_TASK DATA_.

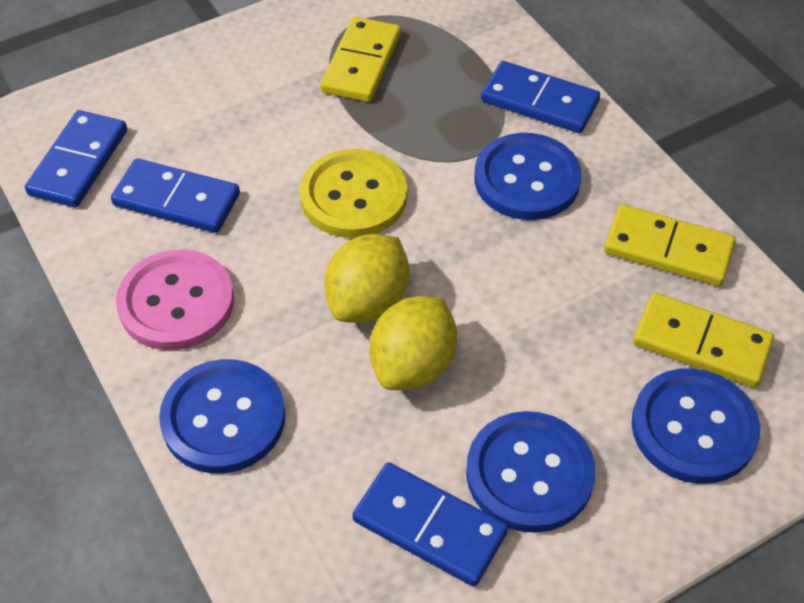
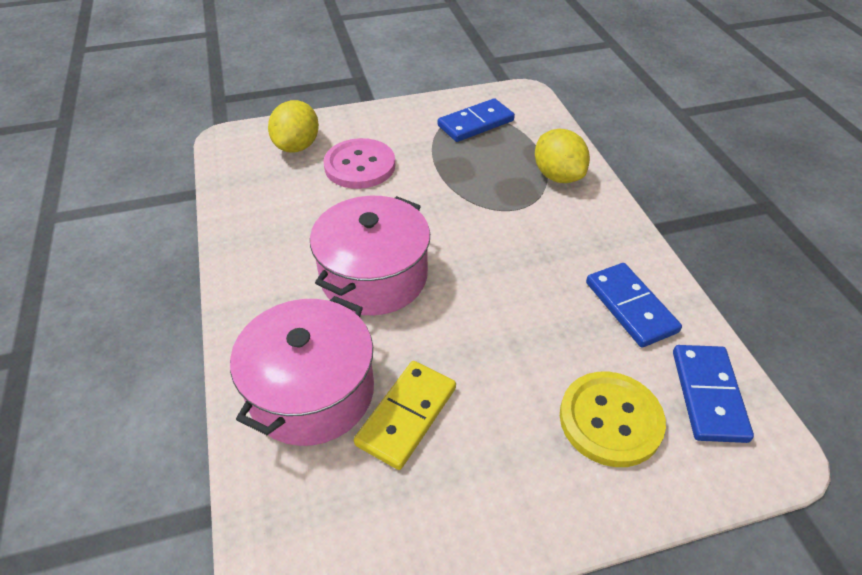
blue button: [159,359,285,473] [466,411,595,533] [474,133,582,220] [632,368,760,484] = 4 -> none = 0
blue domino: [25,110,127,207] [111,158,240,233] [352,462,508,587] [481,61,600,133] = 4 -> [438,98,515,142] [586,263,682,347] [673,345,754,443] = 3
pink pot: none = 0 -> [230,296,374,446] [310,196,430,315] = 2
yellow domino: [320,17,401,102] [604,204,736,286] [633,293,774,388] = 3 -> [354,361,456,470] = 1

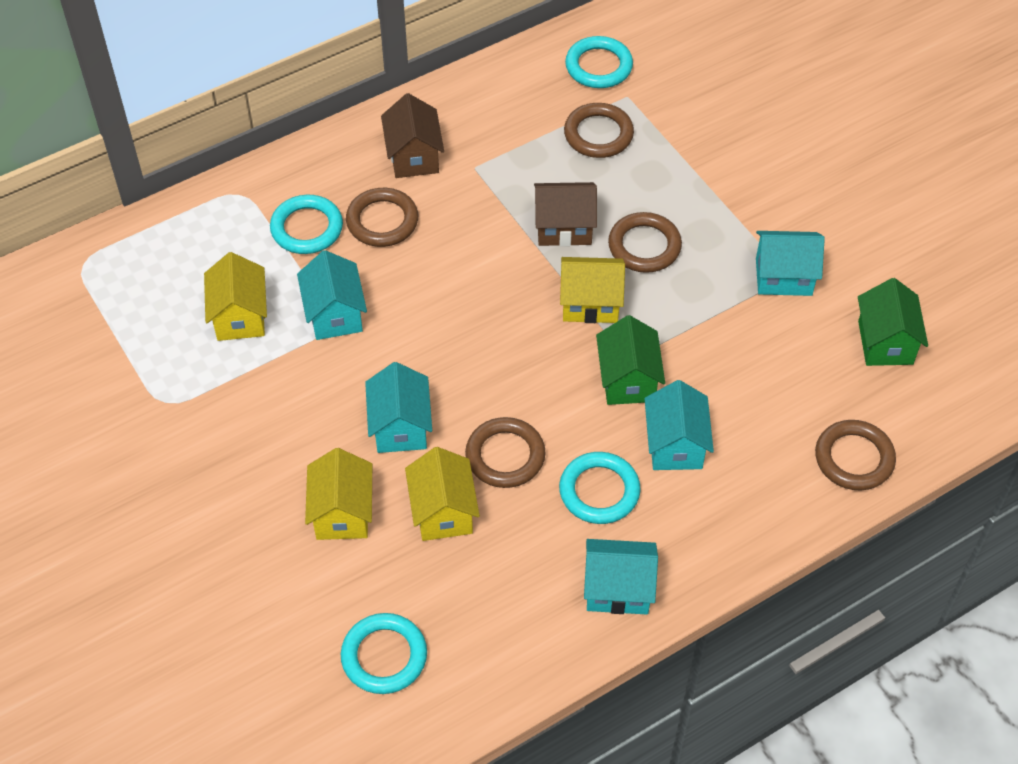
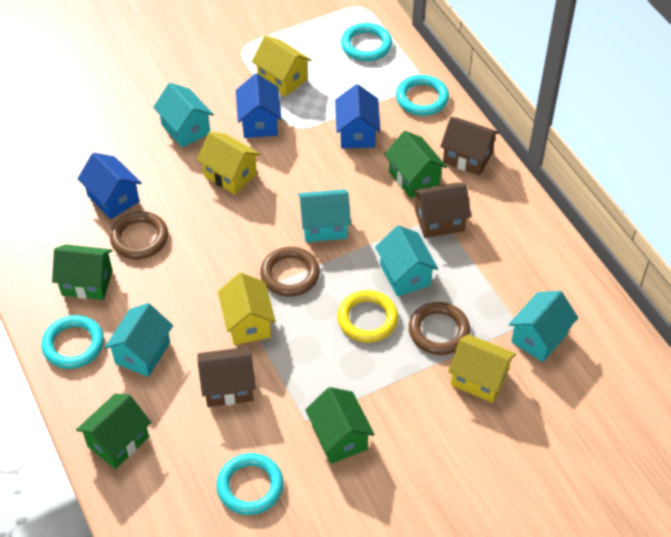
blue house: none = 0 -> [77,152,142,219] [236,73,281,138] [335,84,381,148] = 3
brown house: [381,93,444,178] [534,182,597,246] = 2 -> [198,347,256,407] [413,182,471,238] [440,117,500,176] = 3
brown ring: [346,188,418,247] [465,417,546,488] [564,103,634,158] [608,212,682,273] [815,420,896,490] = 5 -> [110,211,168,259] [260,247,320,297] [409,302,470,355] = 3
green house: [596,315,665,405] [858,278,928,366] = 2 -> [52,244,113,300] [76,394,152,469] [305,387,375,464] [385,131,447,198] = 4
yellow ring: none = 0 -> [337,290,398,343] = 1

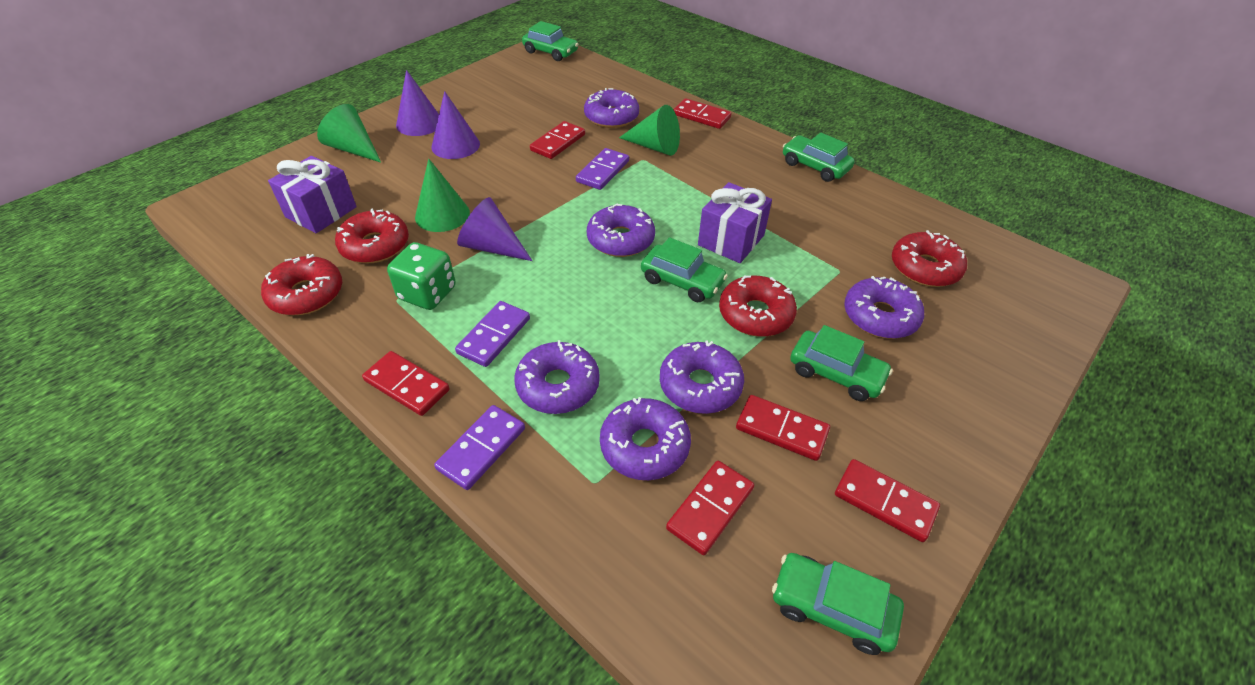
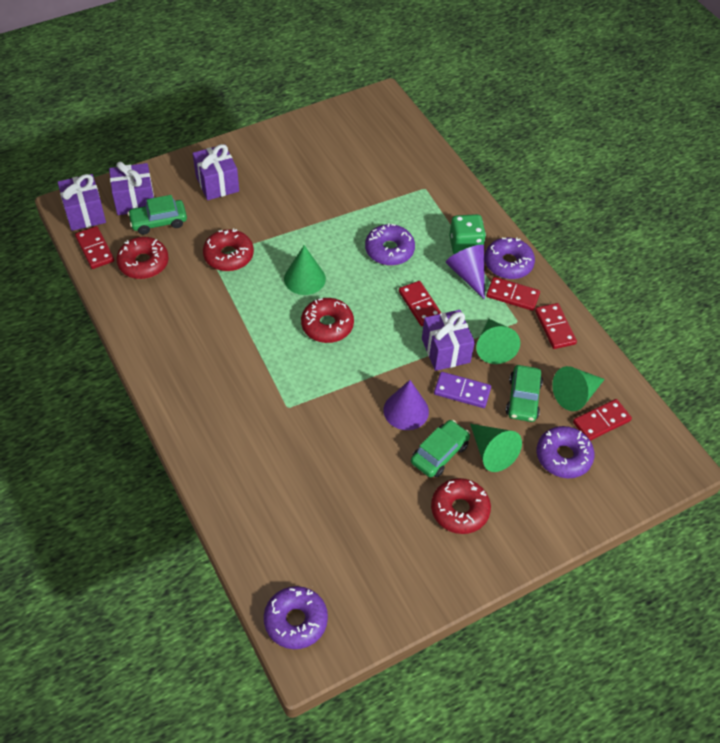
green car: [522,21,579,61] [641,237,728,302] [772,553,904,655] [783,133,855,182] [791,325,893,401] = 5 -> [128,195,187,235] [411,420,470,477] [506,365,543,422] = 3
green cone: [317,104,381,162] [415,159,470,232] [619,105,680,156] = 3 -> [284,245,326,295] [470,424,522,472] [476,319,520,364] [552,366,605,411] = 4
purple cone: [396,70,439,136] [431,91,480,159] [457,197,532,261] = 3 -> [383,380,429,430] [446,245,485,300] = 2
purple domino: [434,405,525,490] [455,301,530,367] [576,148,629,190] = 3 -> [434,372,491,408] = 1
purple donut: [514,340,600,414] [584,88,639,128] [587,203,655,257] [600,397,691,480] [660,340,744,414] [844,276,924,339] = 6 -> [264,586,328,649] [365,223,415,266] [484,237,535,279] [537,426,595,478] = 4
purple gift: [268,156,357,233] [698,182,772,263] = 2 -> [58,174,106,231] [109,162,154,215] [193,144,239,200] [422,310,475,371] = 4
red domino: [362,351,450,416] [530,121,585,159] [666,461,754,555] [674,98,731,129] [736,395,830,461] [835,459,940,542] = 6 -> [75,226,114,269] [399,281,441,326] [486,277,540,311] [535,303,577,349] [573,399,632,441] = 5

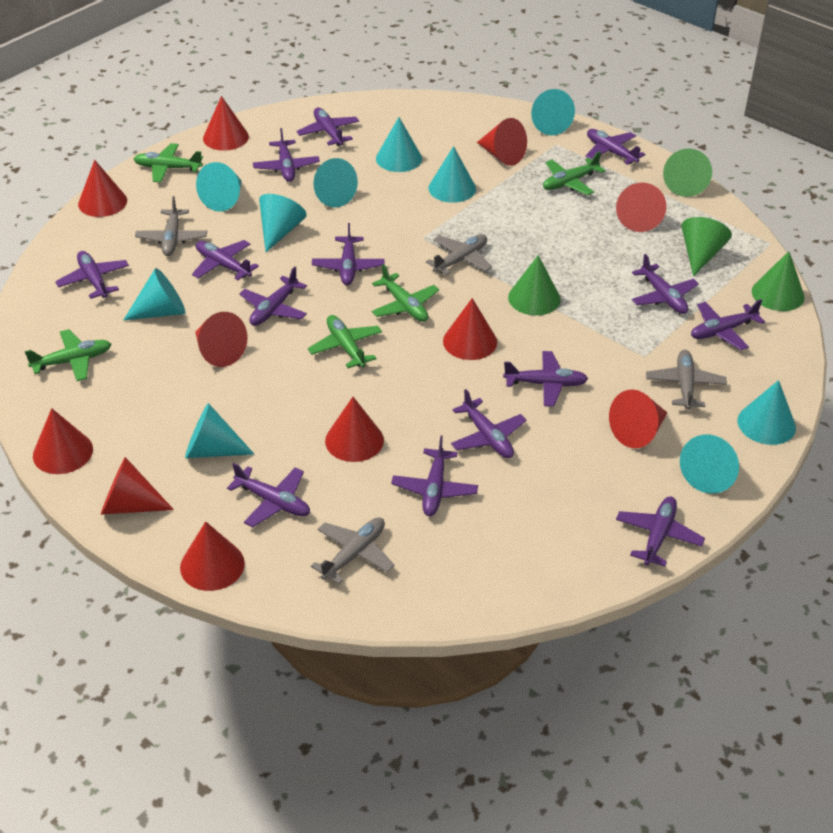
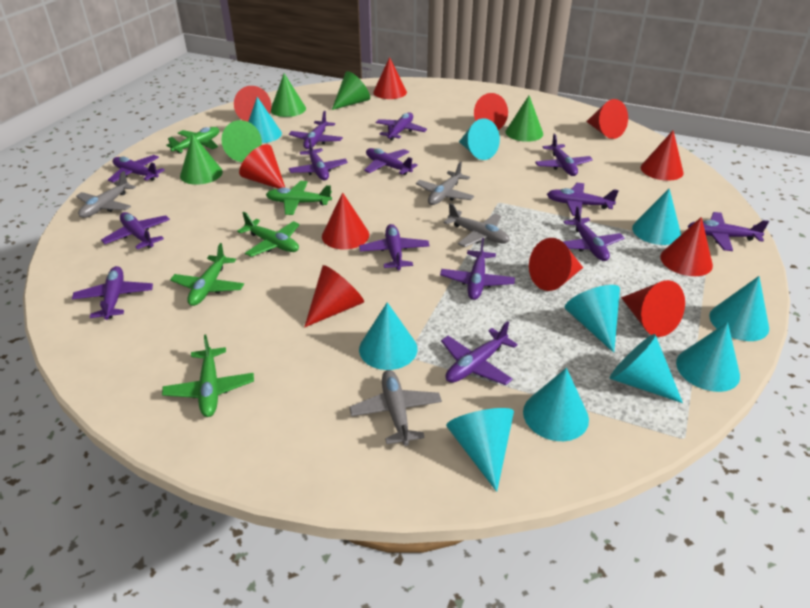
green cone: [508,255,561,316] [663,148,712,197] [681,217,732,277] [752,251,805,311] = 4 -> [180,134,223,185] [221,120,262,162] [271,73,306,117] [332,71,370,110] [505,96,543,142] = 5

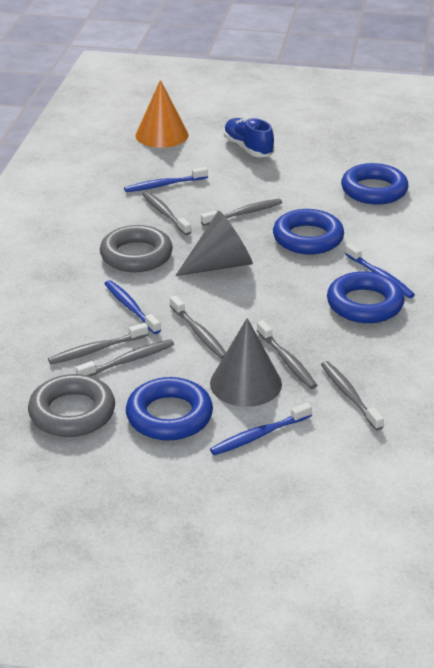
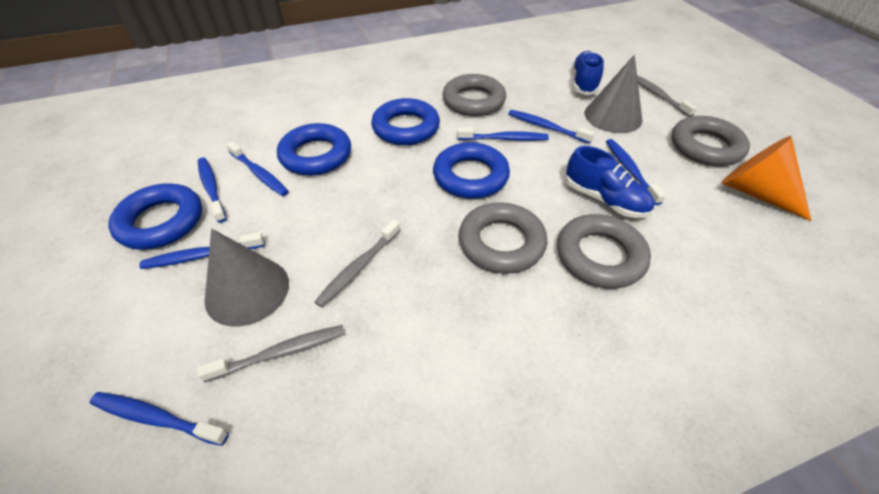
blue shoe: [224,118,274,157] = 1 -> [566,146,655,218] [572,51,604,95] = 2
blue toothbrush: [104,280,161,334] [124,167,208,192] [210,403,312,455] [345,244,415,298] = 4 -> [90,392,229,446] [139,232,265,269] [198,157,227,223] [226,141,289,196] [457,127,549,141] [508,110,595,144] [606,139,666,205] = 7
grey ring: [28,374,115,437] [100,225,173,272] = 2 -> [442,74,506,116] [459,202,548,274] [557,214,651,289] [671,116,750,166] = 4
grey toothbrush: [48,323,148,365] [75,339,174,376] [142,191,191,235] [170,296,226,359] [201,199,282,226] [257,320,317,389] [321,361,384,430] = 7 -> [197,325,345,382] [315,219,401,307] [637,75,698,117] = 3

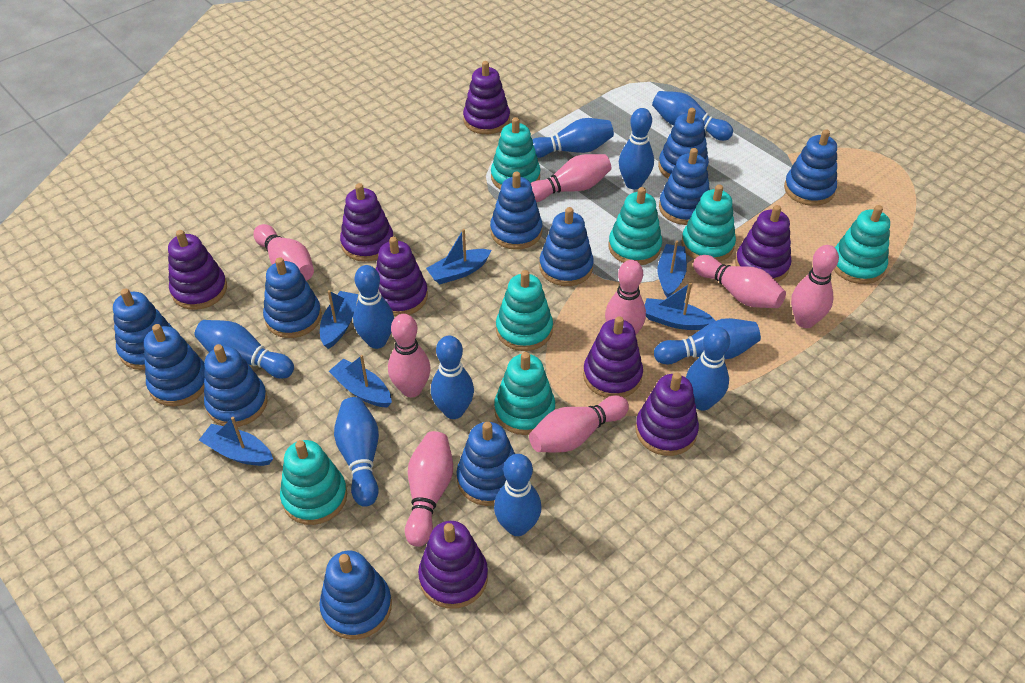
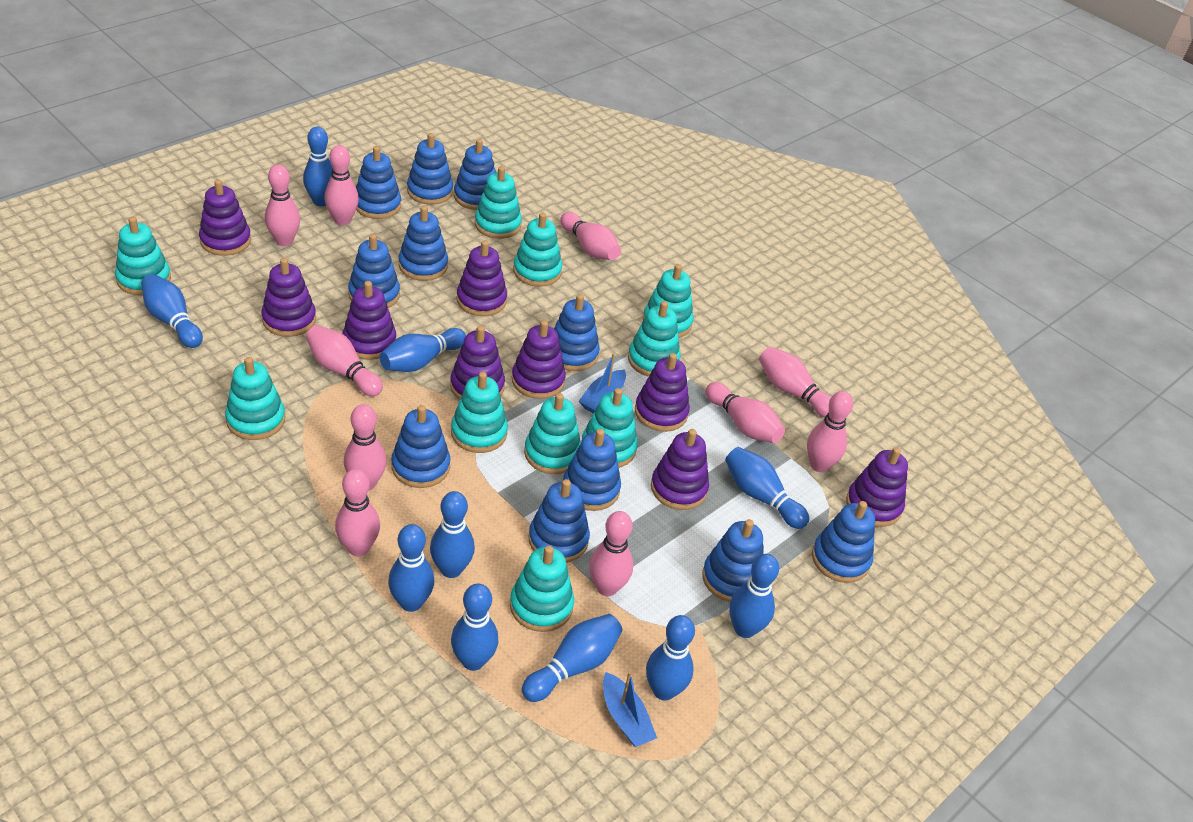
blue boat: [199,417,273,466] [320,290,359,349] [329,355,392,407] [426,229,491,284] [645,282,715,330] [658,241,687,298] = 6 -> [579,353,626,413] [603,671,657,747] = 2
pink bowling pin: [253,224,314,281] [388,314,431,397] [405,431,453,547] [529,395,629,453] [531,154,611,202] [605,260,646,334] [693,255,786,308] [791,245,839,328] = 8 -> [265,165,300,246] [306,325,383,396] [324,145,359,225] [335,469,380,556] [344,404,386,491] [560,212,621,260] [589,511,633,596] [705,382,785,443] [759,347,831,417] [807,391,853,472] = 10
purple stacking toy: [168,230,227,310] [340,183,393,262] [376,237,428,317] [418,521,488,609] [463,61,510,134] [583,316,643,398] [635,372,699,456] [735,205,791,282] = 8 -> [199,179,251,256] [261,258,316,337] [343,281,396,360] [450,326,505,400] [456,240,507,316] [512,320,566,399] [635,353,690,432] [651,429,709,510] [846,447,908,527] = 9
turquoise stacking toy: [280,440,347,525] [491,117,540,190] [494,352,555,435] [496,270,553,351] [609,187,662,265] [681,185,736,262] [834,205,890,284] = 7 -> [115,217,171,296] [225,357,285,440] [451,372,508,453] [475,166,522,239] [510,546,574,632] [513,213,562,287] [524,393,581,474] [582,388,638,468] [628,301,680,377] [643,264,694,338] = 10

_REQUEST_. Without the pictures, set down the lines above from the line with "blue house: none" up to and including the line with "purple domino: [434,405,525,490]" exactly as they stand.

_RESULT FOR THIS TASK_.
blue house: none = 0 -> [77,152,142,219] [236,73,281,138] [335,84,381,148] = 3
brown house: [381,93,444,178] [534,182,597,246] = 2 -> [198,347,256,407] [413,182,471,238] [440,117,500,176] = 3
brown ring: [346,188,418,247] [465,417,546,488] [564,103,634,158] [608,212,682,273] [815,420,896,490] = 5 -> [110,211,168,259] [260,247,320,297] [409,302,470,355] = 3
green house: [596,315,665,405] [858,278,928,366] = 2 -> [52,244,113,300] [76,394,152,469] [305,387,375,464] [385,131,447,198] = 4
yellow ring: none = 0 -> [337,290,398,343] = 1

green car: [522,21,579,61] [641,237,728,302] [772,553,904,655] [783,133,855,182] [791,325,893,401] = 5 -> [128,195,187,235] [411,420,470,477] [506,365,543,422] = 3
green cone: [317,104,381,162] [415,159,470,232] [619,105,680,156] = 3 -> [284,245,326,295] [470,424,522,472] [476,319,520,364] [552,366,605,411] = 4
purple cone: [396,70,439,136] [431,91,480,159] [457,197,532,261] = 3 -> [383,380,429,430] [446,245,485,300] = 2
purple domino: [434,405,525,490] [455,301,530,367] [576,148,629,190] = 3 -> [434,372,491,408] = 1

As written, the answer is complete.